Exercise objective | In the data, find the word "diode" and copy out every line that has it.

Records |
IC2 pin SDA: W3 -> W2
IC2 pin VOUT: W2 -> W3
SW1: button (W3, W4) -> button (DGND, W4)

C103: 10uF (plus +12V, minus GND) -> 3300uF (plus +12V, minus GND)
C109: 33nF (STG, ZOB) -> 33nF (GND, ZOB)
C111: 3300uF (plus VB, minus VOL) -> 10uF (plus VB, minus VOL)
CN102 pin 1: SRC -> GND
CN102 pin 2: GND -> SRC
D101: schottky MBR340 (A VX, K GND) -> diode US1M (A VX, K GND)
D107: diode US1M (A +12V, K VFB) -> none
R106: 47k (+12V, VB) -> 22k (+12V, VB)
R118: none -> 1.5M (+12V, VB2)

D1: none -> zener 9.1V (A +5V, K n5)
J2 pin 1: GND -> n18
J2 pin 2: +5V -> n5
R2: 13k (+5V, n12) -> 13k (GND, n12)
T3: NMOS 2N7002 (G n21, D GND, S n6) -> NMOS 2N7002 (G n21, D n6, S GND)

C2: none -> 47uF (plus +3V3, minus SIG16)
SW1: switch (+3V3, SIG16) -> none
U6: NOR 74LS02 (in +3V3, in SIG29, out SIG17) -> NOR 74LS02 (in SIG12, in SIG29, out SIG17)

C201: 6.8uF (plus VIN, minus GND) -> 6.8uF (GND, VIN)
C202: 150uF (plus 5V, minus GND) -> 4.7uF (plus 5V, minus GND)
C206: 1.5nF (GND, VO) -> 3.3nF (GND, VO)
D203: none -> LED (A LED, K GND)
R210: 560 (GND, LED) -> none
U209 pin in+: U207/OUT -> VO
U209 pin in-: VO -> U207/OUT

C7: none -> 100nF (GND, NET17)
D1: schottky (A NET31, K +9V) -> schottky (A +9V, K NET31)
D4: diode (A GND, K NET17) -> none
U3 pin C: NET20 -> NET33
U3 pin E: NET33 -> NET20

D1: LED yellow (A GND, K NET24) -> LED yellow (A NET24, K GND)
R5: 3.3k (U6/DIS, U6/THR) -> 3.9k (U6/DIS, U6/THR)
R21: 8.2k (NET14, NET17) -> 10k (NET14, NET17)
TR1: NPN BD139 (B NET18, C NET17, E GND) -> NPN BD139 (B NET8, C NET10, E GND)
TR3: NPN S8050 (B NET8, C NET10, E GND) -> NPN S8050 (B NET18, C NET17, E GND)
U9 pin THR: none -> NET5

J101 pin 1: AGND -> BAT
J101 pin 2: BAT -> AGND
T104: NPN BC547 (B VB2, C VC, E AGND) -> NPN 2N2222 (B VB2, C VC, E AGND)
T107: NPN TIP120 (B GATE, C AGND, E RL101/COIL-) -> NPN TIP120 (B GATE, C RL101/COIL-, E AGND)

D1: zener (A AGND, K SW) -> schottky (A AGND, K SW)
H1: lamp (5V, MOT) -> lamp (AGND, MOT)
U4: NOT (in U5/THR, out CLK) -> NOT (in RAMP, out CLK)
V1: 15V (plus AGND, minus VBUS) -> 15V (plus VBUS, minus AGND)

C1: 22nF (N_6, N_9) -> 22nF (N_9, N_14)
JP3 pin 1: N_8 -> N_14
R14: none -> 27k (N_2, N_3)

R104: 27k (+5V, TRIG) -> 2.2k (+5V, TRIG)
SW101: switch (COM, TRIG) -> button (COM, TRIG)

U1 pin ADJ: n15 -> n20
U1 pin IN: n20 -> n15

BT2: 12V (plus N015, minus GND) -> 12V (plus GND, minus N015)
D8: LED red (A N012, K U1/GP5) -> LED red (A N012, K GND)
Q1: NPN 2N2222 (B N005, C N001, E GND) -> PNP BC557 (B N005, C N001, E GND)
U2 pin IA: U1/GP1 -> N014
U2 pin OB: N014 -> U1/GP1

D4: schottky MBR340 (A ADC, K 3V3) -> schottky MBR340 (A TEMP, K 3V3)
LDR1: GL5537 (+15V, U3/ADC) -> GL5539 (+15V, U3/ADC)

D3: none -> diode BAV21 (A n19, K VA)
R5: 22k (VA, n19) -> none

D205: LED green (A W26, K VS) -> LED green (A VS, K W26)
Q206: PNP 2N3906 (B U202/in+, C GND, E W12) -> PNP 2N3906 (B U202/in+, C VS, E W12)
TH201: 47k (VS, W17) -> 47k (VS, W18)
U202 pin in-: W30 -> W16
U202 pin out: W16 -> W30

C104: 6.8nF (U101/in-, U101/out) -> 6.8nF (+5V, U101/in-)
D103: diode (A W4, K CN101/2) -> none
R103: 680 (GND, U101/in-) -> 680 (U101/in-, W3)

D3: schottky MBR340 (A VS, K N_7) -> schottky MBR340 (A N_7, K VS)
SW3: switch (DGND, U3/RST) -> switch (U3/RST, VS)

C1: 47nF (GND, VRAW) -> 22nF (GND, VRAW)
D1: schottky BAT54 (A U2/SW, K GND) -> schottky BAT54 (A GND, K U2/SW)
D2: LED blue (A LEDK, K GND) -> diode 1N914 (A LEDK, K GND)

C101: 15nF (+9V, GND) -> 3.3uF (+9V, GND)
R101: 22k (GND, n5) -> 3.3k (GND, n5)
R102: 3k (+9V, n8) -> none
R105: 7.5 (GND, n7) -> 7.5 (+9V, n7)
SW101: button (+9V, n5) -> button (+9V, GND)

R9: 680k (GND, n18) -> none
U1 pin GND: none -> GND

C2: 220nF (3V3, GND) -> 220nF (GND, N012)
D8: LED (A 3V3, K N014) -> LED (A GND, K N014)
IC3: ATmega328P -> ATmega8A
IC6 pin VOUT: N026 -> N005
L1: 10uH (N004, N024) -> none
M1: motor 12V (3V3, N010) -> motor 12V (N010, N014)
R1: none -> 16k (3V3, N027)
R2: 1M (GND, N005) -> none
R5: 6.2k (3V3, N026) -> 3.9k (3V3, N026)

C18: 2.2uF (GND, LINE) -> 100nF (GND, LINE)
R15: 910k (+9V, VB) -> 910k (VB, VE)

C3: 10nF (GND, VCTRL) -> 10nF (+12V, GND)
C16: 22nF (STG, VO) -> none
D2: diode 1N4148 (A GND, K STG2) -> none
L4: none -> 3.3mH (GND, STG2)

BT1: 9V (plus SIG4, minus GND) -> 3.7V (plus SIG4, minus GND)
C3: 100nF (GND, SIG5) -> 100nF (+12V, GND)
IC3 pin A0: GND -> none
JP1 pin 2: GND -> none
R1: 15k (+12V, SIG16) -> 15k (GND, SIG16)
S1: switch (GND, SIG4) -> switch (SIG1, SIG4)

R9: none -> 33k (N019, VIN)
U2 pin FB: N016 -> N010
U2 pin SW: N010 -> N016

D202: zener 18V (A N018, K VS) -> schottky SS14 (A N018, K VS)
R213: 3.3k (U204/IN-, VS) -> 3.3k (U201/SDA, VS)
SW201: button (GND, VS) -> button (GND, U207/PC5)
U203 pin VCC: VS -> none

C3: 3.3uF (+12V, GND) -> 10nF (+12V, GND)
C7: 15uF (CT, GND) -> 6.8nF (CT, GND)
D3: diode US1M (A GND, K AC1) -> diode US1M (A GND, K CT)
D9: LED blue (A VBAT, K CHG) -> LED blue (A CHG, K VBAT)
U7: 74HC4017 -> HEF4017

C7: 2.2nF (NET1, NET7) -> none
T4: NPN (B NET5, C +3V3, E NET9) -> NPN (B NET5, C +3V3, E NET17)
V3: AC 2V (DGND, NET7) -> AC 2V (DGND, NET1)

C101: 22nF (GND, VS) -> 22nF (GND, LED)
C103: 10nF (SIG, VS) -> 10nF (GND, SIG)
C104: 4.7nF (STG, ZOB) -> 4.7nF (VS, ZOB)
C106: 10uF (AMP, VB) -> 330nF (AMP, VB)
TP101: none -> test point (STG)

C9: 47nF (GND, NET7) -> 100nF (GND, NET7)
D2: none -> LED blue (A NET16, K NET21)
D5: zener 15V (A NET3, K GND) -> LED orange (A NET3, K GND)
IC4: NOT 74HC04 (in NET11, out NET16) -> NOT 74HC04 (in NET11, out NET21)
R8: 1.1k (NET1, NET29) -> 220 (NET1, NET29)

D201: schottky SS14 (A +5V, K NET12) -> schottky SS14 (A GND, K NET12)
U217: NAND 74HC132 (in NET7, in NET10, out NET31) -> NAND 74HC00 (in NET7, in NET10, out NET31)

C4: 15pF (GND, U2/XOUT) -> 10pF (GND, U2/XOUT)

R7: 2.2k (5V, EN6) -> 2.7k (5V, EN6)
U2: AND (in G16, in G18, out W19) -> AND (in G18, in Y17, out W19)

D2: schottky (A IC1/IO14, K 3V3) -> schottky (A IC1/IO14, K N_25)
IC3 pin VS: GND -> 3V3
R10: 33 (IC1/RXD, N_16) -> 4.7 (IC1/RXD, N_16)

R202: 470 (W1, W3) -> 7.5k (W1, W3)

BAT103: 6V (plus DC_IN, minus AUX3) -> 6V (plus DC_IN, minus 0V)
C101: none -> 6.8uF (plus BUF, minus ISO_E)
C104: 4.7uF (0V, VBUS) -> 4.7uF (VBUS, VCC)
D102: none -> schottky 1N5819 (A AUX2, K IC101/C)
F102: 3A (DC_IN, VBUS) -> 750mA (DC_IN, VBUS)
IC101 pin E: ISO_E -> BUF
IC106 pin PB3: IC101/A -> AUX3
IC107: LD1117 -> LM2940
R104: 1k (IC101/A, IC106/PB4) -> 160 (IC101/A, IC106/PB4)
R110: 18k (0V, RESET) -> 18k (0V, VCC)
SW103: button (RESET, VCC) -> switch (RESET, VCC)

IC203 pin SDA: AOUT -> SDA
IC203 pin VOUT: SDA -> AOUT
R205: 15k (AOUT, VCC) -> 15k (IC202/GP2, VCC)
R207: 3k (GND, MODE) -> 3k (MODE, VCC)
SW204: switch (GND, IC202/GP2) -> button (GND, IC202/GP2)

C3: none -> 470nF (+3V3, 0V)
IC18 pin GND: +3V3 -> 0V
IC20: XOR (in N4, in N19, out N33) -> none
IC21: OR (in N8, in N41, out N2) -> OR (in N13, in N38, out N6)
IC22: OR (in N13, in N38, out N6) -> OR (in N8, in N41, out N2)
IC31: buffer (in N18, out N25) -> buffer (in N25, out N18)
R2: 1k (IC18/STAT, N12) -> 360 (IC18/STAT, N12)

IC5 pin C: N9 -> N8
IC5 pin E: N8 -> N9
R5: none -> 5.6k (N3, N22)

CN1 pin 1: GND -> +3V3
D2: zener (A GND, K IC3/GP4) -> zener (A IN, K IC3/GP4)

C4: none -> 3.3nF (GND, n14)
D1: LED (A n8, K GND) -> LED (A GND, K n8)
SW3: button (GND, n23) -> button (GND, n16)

Solution for this exercise |
D101: schottky MBR340 (A VX, K GND) -> diode US1M (A VX, K GND)
D107: diode US1M (A +12V, K VFB) -> none
D4: diode (A GND, K NET17) -> none
D3: none -> diode BAV21 (A n19, K VA)
D103: diode (A W4, K CN101/2) -> none
D2: LED blue (A LEDK, K GND) -> diode 1N914 (A LEDK, K GND)
D2: diode 1N4148 (A GND, K STG2) -> none
D3: diode US1M (A GND, K AC1) -> diode US1M (A GND, K CT)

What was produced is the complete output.